Scan the records for the string "minus" and state how many lines contain it, using the number alone.
══ Excerpted data ══
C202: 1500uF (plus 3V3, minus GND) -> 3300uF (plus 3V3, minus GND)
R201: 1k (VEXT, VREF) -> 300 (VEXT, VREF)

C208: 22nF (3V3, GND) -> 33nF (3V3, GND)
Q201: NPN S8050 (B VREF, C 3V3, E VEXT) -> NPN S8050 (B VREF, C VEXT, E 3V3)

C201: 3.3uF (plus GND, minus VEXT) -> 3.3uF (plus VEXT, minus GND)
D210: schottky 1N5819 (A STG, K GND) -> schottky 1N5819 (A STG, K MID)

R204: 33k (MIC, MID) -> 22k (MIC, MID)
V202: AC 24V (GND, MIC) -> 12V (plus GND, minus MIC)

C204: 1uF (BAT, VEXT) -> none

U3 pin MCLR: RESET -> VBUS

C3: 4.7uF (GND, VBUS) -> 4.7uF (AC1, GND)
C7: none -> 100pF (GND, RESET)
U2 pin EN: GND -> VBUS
═══
Response below
3